## Goal
Pull out every line in the items below that contains the string "pizz". Matching is case-sensitive.
===
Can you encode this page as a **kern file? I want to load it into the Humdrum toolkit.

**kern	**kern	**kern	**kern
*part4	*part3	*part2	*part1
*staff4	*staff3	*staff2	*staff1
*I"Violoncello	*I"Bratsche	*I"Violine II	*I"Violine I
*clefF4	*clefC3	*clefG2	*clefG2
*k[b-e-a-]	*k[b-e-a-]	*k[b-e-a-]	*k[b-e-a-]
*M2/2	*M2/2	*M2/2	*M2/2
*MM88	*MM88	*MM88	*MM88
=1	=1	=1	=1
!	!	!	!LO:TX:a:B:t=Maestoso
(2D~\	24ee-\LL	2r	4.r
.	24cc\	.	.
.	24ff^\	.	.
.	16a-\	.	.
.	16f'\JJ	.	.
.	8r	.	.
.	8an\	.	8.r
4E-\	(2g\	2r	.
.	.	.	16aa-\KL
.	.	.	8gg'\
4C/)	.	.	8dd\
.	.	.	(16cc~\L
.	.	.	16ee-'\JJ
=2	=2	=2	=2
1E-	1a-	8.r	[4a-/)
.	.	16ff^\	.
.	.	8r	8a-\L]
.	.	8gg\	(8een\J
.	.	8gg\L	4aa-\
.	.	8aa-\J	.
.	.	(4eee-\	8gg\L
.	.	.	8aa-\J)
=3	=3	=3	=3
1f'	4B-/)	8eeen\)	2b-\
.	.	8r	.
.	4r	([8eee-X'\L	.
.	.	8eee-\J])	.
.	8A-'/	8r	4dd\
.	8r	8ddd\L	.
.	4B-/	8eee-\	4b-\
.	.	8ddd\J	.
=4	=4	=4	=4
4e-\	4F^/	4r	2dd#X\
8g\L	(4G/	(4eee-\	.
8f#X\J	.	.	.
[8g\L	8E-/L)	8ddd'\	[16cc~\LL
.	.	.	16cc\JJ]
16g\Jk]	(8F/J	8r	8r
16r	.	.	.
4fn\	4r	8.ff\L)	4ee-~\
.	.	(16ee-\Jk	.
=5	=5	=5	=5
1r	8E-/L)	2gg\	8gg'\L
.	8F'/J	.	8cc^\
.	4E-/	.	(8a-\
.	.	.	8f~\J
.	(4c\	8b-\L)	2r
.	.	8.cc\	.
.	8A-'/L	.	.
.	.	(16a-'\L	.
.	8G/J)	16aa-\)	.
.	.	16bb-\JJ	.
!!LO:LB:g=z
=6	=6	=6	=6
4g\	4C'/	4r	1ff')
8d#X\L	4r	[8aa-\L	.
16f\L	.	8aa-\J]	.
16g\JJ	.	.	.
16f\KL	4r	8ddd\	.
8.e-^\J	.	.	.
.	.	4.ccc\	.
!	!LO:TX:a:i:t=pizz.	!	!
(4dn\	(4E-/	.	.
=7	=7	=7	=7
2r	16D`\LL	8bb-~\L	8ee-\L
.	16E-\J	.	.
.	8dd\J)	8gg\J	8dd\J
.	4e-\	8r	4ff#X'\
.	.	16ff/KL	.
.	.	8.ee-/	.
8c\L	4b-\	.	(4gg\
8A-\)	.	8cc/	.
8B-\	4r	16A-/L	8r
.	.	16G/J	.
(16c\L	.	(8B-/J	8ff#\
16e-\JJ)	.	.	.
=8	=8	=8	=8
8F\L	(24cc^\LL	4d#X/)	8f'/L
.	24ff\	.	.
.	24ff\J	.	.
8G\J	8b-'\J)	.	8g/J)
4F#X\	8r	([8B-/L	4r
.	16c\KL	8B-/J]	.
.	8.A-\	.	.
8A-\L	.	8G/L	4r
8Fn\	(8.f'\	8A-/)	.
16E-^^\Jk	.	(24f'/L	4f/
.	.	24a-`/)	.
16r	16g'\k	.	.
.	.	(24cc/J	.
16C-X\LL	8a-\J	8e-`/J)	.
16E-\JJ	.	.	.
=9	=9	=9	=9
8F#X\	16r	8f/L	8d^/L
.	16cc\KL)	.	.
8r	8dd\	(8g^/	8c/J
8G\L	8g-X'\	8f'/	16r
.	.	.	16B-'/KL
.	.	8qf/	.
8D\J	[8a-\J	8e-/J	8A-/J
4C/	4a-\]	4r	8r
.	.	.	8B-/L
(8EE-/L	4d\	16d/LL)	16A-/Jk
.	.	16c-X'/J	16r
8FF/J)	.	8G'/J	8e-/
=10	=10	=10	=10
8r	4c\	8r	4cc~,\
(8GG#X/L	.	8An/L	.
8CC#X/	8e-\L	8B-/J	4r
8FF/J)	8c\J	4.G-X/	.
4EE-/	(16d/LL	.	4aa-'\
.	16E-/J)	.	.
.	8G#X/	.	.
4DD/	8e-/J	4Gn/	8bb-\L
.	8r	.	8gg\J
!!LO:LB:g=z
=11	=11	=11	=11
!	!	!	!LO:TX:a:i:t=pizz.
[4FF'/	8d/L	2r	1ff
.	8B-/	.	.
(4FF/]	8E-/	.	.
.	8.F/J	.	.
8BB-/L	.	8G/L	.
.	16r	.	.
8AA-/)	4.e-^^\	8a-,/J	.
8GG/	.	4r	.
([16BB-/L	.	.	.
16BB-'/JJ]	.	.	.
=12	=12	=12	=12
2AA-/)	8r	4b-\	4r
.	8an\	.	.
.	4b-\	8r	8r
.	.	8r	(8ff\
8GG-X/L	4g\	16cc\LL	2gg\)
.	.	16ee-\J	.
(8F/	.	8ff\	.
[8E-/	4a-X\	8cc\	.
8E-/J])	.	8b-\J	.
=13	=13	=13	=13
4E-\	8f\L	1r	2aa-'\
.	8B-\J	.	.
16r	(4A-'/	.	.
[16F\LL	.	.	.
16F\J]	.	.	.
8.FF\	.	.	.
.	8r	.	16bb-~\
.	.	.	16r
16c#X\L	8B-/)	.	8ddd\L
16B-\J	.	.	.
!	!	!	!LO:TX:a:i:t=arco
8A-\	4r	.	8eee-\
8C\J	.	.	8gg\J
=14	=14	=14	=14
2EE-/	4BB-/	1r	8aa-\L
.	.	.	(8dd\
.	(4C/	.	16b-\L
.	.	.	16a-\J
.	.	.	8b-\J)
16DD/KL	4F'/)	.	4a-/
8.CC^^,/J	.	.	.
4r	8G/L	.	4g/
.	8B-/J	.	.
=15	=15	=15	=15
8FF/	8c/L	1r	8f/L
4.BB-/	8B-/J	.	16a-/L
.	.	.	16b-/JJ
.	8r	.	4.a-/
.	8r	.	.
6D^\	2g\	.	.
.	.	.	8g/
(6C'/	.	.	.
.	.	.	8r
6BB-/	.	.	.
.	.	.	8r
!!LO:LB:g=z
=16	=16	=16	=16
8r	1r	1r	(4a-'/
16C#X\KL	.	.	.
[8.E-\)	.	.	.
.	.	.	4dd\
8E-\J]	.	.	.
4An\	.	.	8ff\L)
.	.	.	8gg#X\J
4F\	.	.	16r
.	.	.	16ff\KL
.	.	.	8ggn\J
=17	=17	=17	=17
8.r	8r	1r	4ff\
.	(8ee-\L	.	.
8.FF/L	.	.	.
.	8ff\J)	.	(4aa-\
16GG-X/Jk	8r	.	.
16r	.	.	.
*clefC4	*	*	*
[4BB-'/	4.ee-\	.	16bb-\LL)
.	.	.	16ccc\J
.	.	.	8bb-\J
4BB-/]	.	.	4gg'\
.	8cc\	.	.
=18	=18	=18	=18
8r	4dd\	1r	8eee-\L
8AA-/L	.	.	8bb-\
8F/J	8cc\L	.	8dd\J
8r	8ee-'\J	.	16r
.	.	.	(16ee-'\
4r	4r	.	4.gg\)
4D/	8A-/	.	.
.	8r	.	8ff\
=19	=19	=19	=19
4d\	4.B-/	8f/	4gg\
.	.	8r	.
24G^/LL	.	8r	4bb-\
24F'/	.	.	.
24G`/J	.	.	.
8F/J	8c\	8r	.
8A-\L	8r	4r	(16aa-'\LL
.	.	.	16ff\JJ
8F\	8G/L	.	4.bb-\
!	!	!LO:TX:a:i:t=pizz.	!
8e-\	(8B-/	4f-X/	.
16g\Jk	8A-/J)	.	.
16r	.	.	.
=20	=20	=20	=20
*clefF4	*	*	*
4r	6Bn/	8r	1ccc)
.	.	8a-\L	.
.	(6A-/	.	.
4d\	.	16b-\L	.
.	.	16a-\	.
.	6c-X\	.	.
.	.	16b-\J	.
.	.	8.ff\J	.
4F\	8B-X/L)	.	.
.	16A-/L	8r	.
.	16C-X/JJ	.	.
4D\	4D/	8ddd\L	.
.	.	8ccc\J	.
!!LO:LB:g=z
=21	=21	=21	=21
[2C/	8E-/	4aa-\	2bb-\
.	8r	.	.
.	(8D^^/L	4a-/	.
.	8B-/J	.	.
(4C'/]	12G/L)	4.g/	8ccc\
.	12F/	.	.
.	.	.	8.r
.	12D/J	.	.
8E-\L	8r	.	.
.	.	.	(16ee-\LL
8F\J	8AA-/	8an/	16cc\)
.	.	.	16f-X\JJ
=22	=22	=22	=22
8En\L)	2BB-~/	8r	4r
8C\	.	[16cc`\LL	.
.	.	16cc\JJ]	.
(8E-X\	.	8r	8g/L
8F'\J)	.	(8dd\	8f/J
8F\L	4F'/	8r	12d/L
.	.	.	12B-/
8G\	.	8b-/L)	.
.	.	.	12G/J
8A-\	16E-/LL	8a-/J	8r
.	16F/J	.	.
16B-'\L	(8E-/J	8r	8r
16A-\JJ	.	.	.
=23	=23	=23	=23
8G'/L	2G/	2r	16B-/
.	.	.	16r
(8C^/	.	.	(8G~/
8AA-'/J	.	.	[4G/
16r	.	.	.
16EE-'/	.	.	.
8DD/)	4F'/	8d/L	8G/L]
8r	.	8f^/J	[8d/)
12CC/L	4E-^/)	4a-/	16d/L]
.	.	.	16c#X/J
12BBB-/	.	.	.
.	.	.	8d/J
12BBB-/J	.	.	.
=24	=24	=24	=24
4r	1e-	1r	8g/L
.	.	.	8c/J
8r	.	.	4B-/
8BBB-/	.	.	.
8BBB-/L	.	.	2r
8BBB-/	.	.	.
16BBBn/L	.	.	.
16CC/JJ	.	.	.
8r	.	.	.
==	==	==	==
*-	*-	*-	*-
===
## Expected output
!	!LO:TX:a:i:t=pizz.	!	!
!	!	!	!LO:TX:a:i:t=pizz.
!	!	!LO:TX:a:i:t=pizz.	!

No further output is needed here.